Problem to work on
List every line below that contains the string "treble", copying each one in full. Case counts.

((

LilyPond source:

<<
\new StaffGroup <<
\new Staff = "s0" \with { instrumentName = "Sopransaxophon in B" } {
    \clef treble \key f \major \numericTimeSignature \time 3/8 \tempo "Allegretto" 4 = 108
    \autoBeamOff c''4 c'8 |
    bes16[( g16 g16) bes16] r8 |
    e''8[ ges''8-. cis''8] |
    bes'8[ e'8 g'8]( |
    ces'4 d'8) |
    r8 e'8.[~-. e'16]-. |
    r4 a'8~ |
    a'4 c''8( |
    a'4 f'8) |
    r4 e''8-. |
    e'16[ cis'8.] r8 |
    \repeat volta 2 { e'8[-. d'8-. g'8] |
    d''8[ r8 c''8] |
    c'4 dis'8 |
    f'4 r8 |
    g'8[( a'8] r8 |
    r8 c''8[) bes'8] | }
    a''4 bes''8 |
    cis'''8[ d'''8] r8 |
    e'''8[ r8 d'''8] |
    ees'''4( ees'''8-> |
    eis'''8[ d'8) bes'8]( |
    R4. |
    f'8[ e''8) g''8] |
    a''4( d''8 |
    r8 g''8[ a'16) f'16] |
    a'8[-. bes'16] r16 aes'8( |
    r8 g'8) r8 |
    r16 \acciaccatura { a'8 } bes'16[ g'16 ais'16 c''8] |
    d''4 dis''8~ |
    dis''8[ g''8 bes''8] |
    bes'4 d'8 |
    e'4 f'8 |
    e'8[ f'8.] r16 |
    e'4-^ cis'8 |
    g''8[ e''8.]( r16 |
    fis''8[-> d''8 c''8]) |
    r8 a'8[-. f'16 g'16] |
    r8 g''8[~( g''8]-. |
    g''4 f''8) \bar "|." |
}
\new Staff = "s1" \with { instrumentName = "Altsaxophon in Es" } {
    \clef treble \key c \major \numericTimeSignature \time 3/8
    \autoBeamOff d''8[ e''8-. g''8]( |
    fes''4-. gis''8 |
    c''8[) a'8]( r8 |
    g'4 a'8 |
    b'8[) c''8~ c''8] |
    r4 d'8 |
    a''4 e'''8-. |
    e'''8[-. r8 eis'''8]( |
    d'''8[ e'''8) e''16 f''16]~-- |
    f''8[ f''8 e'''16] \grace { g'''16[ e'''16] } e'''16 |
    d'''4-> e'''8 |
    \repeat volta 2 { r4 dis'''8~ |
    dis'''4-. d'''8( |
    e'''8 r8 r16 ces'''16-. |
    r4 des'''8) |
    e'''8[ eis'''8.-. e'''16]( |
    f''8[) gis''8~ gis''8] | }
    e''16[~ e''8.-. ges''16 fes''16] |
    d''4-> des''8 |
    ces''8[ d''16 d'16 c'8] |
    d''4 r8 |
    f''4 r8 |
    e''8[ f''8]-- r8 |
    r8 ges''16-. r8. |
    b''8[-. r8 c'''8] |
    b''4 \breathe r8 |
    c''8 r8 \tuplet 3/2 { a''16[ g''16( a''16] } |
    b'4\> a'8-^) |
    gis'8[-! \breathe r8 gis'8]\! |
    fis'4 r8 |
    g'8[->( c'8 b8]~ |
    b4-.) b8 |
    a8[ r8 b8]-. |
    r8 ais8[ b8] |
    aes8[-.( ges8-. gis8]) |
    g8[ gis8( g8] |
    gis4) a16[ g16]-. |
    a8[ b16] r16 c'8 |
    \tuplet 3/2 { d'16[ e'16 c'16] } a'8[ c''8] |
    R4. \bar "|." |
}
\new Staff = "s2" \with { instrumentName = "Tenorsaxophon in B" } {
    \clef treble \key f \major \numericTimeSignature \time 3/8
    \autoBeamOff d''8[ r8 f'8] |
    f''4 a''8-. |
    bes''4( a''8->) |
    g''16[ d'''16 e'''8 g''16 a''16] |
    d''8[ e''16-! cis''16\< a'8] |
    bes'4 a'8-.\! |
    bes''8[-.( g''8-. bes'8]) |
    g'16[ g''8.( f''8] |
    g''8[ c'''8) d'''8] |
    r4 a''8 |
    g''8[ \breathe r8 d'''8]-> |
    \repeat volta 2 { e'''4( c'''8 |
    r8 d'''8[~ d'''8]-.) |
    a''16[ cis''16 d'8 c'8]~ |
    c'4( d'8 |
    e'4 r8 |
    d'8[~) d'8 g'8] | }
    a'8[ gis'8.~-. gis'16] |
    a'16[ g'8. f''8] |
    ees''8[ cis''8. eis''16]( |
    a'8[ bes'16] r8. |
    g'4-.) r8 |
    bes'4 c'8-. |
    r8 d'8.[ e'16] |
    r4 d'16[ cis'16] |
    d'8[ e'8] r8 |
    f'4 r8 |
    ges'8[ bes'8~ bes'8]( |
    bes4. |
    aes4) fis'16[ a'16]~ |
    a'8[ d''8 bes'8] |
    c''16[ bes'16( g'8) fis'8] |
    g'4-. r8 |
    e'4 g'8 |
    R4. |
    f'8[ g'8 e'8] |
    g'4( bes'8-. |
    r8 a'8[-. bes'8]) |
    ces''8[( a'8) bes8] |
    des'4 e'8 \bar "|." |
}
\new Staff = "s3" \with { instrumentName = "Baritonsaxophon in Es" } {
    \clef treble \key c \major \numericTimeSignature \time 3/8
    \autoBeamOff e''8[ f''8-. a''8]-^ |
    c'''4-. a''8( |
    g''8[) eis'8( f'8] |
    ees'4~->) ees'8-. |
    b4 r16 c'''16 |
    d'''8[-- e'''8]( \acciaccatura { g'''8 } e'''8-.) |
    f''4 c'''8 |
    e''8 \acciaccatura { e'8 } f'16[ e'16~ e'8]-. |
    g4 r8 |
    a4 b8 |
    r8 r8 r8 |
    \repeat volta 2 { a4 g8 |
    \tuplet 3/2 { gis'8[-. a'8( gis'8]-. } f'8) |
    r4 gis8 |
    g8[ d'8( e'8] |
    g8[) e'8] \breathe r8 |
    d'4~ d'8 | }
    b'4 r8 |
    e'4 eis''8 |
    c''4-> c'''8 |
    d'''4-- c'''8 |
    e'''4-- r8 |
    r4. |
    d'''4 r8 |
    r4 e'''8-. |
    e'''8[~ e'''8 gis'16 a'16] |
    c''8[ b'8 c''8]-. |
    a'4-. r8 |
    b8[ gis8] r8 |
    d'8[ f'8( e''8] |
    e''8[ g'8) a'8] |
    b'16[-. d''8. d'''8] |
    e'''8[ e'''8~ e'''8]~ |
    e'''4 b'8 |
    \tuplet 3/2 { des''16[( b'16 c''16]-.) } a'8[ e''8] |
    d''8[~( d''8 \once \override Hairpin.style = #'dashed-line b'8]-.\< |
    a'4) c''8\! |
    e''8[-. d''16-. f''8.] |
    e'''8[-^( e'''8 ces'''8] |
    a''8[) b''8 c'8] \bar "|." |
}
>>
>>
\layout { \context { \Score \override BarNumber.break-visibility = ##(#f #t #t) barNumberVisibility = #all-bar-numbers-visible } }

))

Completed task
    \clef treble \key f \major \numericTimeSignature \time 3/8 \tempo "Allegretto" 4 = 108
    \clef treble \key c \major \numericTimeSignature \time 3/8
    \clef treble \key f \major \numericTimeSignature \time 3/8
    \clef treble \key c \major \numericTimeSignature \time 3/8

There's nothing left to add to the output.